§ ABOUT THIS TASK
Although the data below holds other lines too, output only those from the line with "camera: 125 degrees left, 5 degrees down" up to and including the line with "(564, 77) = (115, 280): green nut -> grey nut", exactly as they appear.
─── WORKING DATA ───
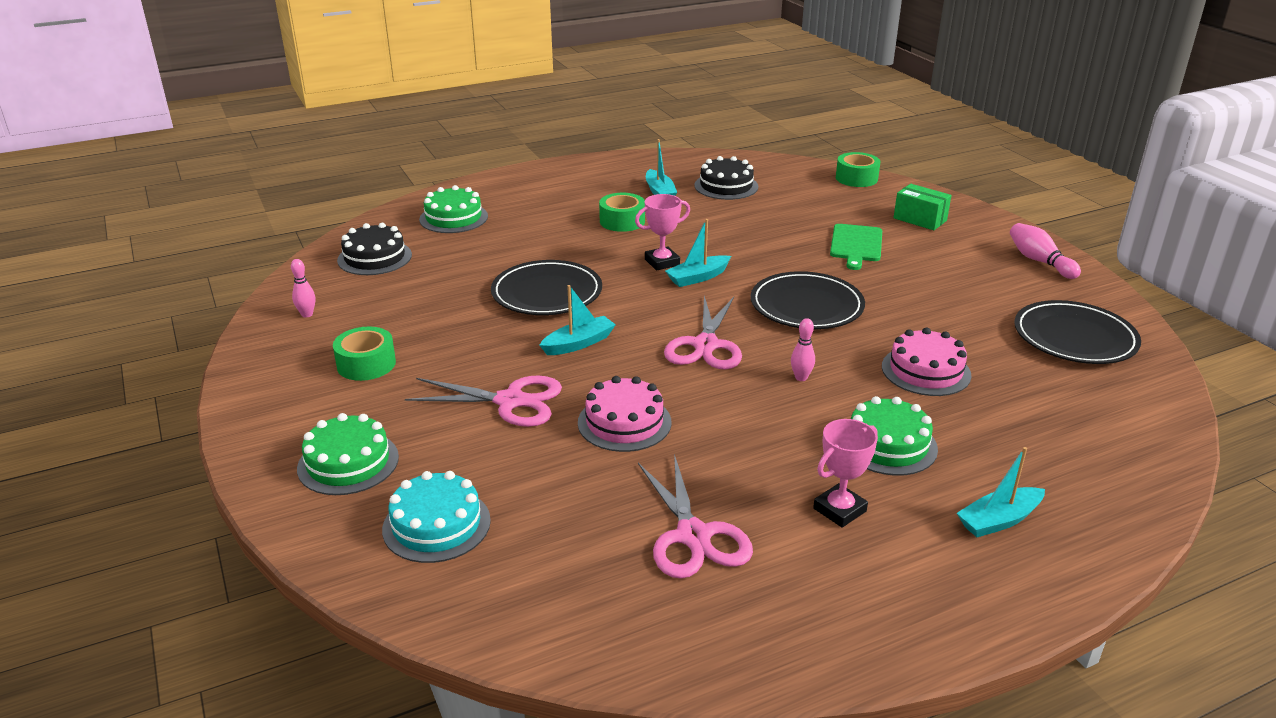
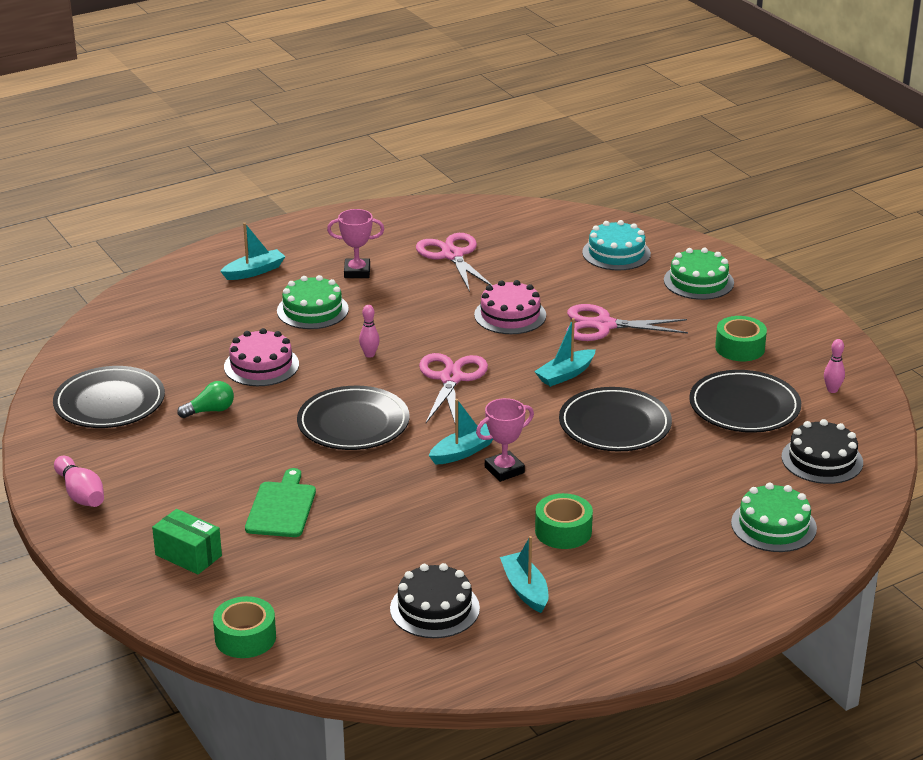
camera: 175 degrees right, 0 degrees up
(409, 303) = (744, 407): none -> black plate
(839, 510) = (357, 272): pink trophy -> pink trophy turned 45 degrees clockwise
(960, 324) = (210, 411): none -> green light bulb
───
─── WORKING DATA ───
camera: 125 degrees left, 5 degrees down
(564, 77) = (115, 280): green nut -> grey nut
───
§ OUTPUT OF THE EXERCISE
camera: 125 degrees left, 5 degrees down
(564, 77) = (115, 280): green nut -> grey nut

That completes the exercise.